Problem statement: Every line of the data should be written out exactly, with the pictures left out.

Data:
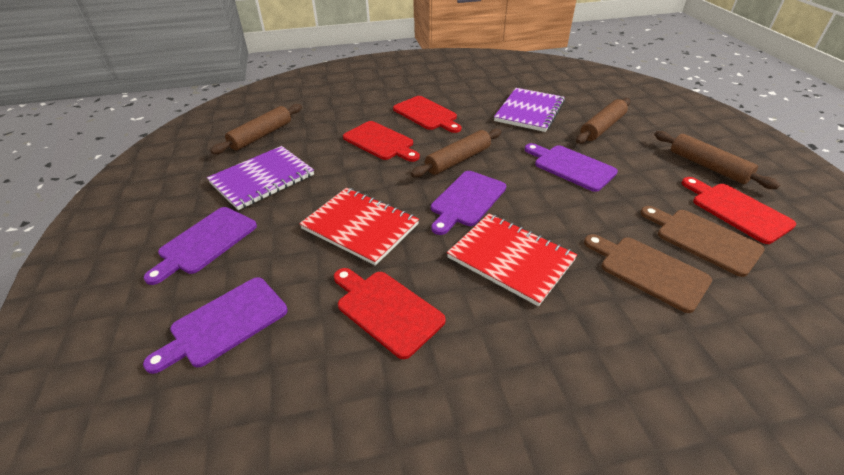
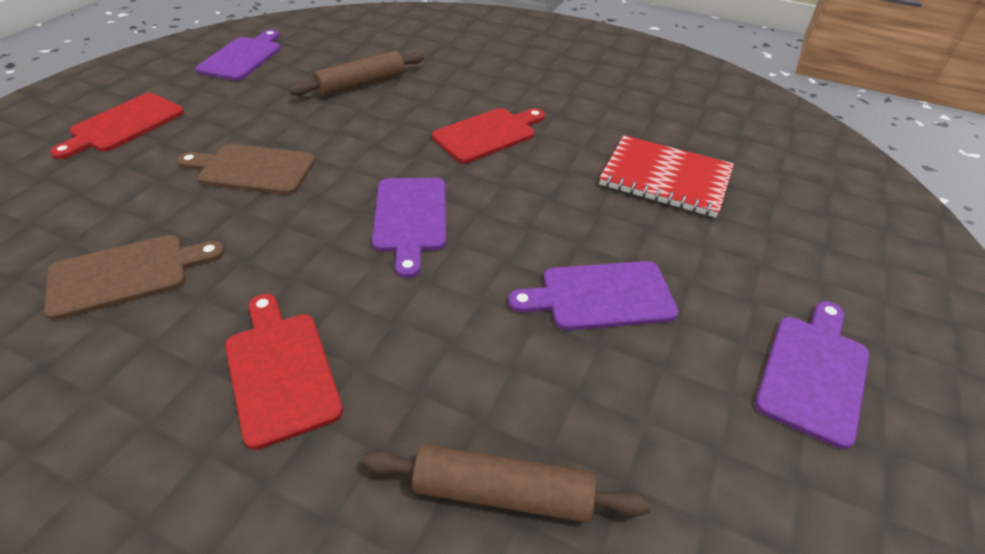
brown rolling pin: 4 -> 2
purple notebook: 2 -> 0
red cutting board: 4 -> 3
red notebook: 2 -> 1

Response below:
brown rolling pin: 4 -> 2
purple notebook: 2 -> 0
red cutting board: 4 -> 3
red notebook: 2 -> 1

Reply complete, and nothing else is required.